## Collected material

↓

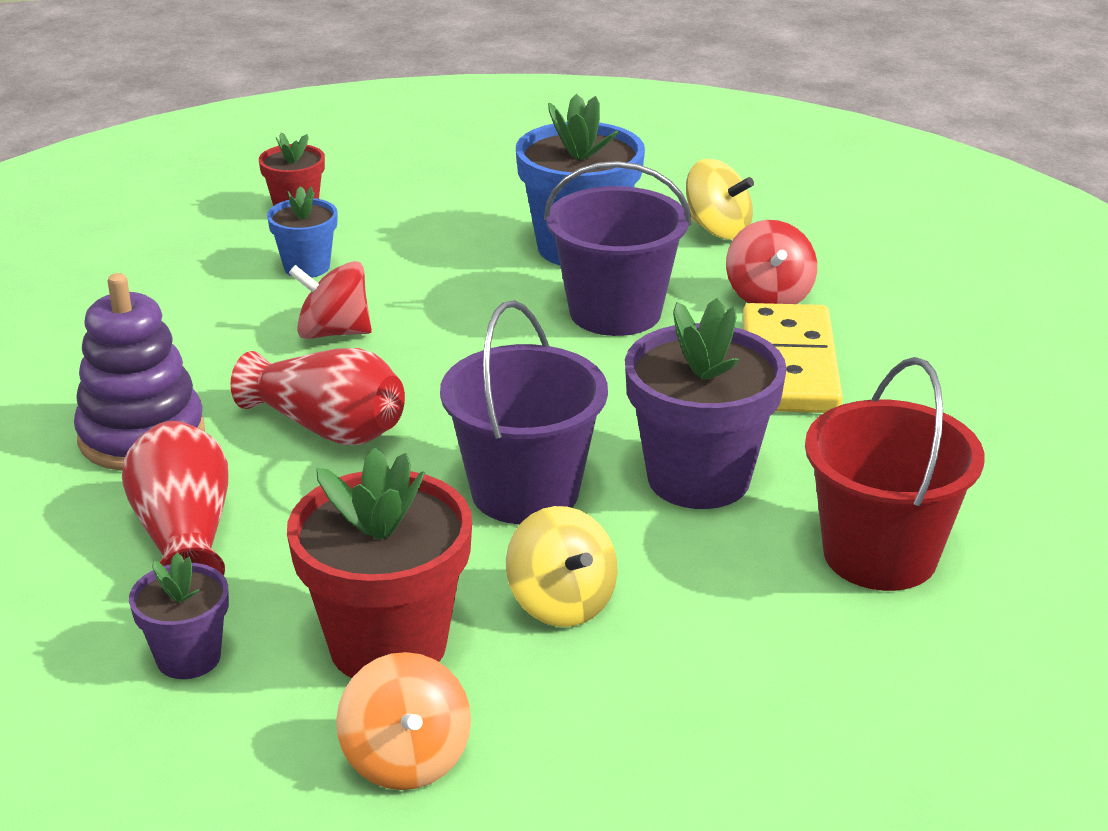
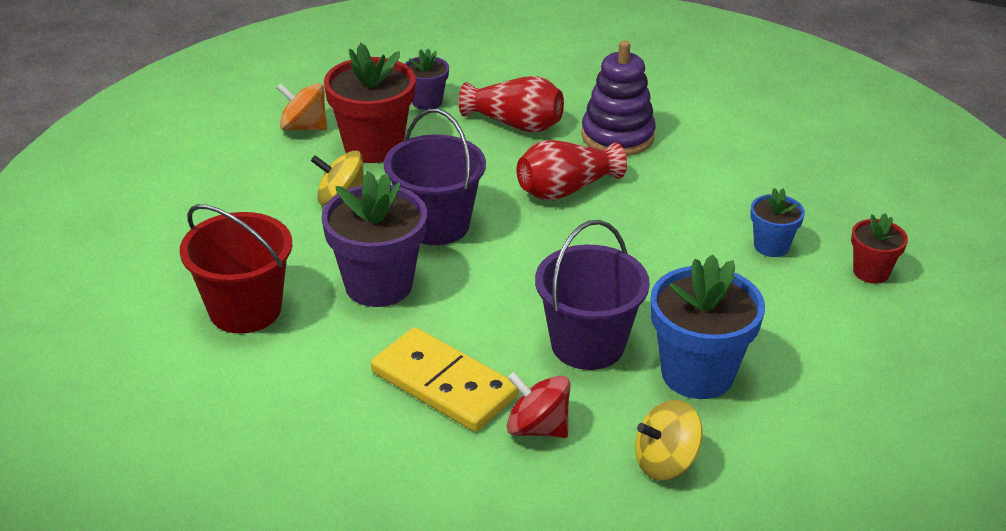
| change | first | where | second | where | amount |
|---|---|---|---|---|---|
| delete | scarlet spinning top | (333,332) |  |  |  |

↑

## Task description
When you reach a picture, pass over it; write out all other material exactly.

## Response area
| change | first | where | second | where | amount |
|---|---|---|---|---|---|
| delete | scarlet spinning top | (333,332) |  |  |  |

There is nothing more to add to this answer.